§ **Exercise description**:
Reproduce, with no changes, the rows below that begin with the line containing "corners [426, 796]" and end with the line containing "fret is located at coordinates (415, 865).", both included.

— begin —

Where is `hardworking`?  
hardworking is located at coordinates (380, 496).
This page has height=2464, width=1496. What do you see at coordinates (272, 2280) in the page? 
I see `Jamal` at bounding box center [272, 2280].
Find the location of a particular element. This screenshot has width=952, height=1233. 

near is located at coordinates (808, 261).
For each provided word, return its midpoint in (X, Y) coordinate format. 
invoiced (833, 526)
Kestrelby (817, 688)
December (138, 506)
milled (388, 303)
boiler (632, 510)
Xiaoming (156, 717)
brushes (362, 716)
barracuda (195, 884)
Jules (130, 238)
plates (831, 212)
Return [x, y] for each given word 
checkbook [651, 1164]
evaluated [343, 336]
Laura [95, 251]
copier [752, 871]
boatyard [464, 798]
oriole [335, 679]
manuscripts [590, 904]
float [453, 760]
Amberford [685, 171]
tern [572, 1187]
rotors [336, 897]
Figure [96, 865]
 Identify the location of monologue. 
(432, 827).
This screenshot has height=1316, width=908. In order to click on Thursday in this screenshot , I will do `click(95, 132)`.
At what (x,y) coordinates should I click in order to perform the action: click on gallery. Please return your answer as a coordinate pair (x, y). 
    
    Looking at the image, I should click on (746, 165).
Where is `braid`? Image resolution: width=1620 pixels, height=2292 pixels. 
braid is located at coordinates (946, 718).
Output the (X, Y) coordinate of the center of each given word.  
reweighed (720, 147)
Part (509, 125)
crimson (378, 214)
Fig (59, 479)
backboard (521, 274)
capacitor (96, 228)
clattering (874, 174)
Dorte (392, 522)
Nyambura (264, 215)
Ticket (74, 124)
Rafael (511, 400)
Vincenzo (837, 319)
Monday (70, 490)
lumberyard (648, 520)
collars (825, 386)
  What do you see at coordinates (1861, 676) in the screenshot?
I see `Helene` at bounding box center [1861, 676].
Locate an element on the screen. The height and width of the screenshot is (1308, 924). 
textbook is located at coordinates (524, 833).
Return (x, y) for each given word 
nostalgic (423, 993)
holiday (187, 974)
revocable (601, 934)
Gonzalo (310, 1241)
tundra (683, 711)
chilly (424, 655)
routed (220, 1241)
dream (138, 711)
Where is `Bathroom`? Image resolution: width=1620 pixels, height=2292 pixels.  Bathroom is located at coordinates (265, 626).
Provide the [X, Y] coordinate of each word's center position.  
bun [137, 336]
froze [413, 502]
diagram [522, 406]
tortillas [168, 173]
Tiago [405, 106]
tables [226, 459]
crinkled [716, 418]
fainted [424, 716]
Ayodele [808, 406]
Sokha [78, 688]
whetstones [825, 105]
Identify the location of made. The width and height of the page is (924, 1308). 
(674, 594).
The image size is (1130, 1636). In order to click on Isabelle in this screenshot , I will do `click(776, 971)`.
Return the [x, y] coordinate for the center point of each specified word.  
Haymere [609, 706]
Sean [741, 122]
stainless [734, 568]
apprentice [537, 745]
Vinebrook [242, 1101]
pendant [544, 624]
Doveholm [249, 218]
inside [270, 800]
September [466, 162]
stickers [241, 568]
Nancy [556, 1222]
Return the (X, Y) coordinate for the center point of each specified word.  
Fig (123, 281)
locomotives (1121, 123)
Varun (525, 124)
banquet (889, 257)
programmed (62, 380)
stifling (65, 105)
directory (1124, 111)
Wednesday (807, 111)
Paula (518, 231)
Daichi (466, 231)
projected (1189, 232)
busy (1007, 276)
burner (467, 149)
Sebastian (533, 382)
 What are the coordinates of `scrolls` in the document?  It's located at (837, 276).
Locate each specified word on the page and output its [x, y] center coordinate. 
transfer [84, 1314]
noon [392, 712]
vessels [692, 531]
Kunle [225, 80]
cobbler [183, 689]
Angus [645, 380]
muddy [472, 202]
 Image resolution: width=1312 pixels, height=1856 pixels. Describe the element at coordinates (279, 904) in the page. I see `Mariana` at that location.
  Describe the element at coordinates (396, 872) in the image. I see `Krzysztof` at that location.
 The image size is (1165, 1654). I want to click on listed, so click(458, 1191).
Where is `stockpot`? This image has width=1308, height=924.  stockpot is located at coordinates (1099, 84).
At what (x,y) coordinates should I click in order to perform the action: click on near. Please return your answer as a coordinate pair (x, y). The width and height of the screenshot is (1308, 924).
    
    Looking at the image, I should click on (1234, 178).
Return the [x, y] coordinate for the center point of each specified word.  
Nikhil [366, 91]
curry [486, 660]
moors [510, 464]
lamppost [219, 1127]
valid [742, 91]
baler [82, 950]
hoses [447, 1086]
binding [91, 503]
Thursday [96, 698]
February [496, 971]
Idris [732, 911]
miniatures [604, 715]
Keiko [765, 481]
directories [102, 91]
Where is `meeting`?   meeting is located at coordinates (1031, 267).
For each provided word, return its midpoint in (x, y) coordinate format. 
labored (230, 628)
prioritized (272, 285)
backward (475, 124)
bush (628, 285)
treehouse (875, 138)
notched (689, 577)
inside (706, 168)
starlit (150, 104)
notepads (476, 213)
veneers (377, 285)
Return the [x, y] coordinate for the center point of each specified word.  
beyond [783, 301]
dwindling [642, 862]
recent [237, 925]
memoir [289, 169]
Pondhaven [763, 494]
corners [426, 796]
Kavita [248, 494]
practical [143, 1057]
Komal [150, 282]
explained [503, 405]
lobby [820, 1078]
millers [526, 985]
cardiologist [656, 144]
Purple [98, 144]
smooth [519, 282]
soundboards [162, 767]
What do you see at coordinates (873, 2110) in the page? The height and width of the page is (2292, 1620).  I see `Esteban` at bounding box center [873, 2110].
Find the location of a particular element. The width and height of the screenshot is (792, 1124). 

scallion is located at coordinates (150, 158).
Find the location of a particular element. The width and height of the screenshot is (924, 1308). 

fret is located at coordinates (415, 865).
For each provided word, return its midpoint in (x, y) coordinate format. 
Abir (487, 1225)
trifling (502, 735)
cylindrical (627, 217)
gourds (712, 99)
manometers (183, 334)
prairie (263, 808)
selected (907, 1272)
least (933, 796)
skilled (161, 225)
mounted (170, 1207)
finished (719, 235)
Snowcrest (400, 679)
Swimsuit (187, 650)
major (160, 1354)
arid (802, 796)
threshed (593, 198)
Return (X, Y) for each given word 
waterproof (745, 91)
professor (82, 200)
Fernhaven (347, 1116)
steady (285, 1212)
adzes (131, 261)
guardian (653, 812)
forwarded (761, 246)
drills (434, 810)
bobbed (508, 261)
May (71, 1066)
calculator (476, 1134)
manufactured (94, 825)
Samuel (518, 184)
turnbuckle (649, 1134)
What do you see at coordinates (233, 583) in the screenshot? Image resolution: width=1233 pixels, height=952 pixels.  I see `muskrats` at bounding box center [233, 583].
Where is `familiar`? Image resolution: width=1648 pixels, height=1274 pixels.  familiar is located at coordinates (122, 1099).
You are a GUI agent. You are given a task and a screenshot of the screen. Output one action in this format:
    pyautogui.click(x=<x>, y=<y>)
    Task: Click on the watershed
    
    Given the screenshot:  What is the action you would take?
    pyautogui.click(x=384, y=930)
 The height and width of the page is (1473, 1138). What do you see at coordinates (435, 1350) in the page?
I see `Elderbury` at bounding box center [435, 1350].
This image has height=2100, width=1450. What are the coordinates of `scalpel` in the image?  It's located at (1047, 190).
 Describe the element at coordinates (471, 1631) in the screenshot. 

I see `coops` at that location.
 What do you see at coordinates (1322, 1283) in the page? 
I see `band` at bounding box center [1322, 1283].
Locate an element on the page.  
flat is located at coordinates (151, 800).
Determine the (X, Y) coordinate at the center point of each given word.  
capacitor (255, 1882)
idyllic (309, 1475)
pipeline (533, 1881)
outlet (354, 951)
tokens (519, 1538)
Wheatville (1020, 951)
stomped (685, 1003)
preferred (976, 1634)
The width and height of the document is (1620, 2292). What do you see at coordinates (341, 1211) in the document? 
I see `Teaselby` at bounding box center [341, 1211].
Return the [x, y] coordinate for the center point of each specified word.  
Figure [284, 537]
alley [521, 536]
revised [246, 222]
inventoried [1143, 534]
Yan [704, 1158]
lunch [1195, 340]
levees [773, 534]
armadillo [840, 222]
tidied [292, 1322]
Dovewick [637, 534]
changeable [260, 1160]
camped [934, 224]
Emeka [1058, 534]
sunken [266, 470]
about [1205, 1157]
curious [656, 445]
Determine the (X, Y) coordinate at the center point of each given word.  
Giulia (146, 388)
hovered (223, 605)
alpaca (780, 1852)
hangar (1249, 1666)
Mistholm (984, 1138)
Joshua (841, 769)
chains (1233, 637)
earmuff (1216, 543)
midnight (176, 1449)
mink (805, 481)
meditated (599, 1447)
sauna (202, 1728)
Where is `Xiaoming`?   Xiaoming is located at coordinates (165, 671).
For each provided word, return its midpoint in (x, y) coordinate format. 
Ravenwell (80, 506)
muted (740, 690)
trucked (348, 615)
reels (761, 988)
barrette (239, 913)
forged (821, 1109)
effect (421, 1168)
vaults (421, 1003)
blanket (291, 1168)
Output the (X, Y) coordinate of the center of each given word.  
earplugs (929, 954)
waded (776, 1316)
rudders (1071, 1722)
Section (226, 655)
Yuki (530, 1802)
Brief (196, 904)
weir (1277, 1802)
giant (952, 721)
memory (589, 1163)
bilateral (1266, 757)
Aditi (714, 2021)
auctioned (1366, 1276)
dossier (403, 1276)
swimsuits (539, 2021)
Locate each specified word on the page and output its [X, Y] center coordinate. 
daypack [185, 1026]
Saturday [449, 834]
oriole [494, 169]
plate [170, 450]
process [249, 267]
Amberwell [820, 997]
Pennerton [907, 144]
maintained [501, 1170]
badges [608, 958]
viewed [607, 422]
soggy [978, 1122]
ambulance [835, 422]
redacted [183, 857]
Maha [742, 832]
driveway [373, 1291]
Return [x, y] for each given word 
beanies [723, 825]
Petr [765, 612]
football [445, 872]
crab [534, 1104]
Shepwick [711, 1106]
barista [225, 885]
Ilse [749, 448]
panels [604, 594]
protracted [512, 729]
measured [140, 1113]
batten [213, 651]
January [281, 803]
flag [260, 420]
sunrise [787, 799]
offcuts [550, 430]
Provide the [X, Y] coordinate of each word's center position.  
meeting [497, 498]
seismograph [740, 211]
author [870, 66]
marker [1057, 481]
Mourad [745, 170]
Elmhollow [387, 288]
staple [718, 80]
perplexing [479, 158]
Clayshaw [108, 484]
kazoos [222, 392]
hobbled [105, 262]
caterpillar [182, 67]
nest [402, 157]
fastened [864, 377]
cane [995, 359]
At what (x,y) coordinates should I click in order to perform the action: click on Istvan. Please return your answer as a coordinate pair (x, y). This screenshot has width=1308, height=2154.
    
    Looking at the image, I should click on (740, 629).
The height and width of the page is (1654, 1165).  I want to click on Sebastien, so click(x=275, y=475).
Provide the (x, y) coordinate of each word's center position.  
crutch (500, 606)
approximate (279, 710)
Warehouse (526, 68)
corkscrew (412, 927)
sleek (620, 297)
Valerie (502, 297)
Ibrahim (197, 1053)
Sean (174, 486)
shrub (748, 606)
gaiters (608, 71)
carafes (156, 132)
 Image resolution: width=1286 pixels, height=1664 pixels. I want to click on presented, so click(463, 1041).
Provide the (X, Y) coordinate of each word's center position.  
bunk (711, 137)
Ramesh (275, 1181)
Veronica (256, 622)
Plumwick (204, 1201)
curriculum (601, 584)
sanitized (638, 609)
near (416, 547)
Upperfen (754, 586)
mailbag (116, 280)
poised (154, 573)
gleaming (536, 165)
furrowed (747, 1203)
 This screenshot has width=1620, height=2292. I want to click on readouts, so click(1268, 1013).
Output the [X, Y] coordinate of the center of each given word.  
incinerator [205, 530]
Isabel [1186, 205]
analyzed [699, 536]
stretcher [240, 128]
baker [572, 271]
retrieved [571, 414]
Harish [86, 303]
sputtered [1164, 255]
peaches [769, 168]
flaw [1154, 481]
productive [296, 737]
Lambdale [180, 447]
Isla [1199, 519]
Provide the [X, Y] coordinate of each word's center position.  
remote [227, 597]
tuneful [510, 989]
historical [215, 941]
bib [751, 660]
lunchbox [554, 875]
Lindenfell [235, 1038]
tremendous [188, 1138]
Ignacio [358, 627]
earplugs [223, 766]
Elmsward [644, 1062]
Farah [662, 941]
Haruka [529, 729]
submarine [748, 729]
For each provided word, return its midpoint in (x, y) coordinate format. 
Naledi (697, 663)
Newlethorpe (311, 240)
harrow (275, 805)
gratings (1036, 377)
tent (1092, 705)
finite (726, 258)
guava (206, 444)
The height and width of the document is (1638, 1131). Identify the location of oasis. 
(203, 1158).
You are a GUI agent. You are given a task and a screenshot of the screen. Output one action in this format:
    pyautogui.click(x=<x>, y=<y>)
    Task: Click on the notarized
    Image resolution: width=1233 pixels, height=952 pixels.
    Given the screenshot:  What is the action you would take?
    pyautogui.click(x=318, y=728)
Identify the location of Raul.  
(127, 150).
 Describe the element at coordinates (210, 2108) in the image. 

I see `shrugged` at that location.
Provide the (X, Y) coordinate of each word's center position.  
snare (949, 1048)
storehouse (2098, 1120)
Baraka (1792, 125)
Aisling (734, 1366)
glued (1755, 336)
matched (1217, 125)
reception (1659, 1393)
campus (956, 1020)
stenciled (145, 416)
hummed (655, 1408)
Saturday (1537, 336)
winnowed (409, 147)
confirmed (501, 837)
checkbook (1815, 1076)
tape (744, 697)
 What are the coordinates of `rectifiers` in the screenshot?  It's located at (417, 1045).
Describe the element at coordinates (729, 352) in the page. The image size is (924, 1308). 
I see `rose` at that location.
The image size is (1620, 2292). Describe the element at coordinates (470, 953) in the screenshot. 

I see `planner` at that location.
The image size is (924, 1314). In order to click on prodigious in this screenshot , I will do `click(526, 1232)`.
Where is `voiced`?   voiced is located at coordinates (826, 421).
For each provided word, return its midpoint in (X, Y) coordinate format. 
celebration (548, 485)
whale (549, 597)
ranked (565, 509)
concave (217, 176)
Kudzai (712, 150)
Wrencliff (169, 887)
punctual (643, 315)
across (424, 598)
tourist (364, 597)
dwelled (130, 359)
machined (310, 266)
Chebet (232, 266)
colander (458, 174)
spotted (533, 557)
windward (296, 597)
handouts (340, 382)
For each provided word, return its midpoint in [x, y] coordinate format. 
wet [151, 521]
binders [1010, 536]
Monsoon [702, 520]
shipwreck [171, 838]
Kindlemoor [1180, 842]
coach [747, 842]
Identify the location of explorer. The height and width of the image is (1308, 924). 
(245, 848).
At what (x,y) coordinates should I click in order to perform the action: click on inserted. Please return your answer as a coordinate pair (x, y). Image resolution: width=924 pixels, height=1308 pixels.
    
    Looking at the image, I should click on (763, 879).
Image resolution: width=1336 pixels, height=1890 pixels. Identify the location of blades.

— end —

§ **Exercise answer**:
corners [426, 796]
Kavita [248, 494]
practical [143, 1057]
Komal [150, 282]
explained [503, 405]
lobby [820, 1078]
millers [526, 985]
cardiologist [656, 144]
Purple [98, 144]
smooth [519, 282]
soundboards [162, 767]
What do you see at coordinates (873, 2110) in the page? The height and width of the page is (2292, 1620).  I see `Esteban` at bounding box center [873, 2110].
Find the location of a particular element. The width and height of the screenshot is (792, 1124). 

scallion is located at coordinates (150, 158).
Find the location of a particular element. The width and height of the screenshot is (924, 1308). 

fret is located at coordinates (415, 865).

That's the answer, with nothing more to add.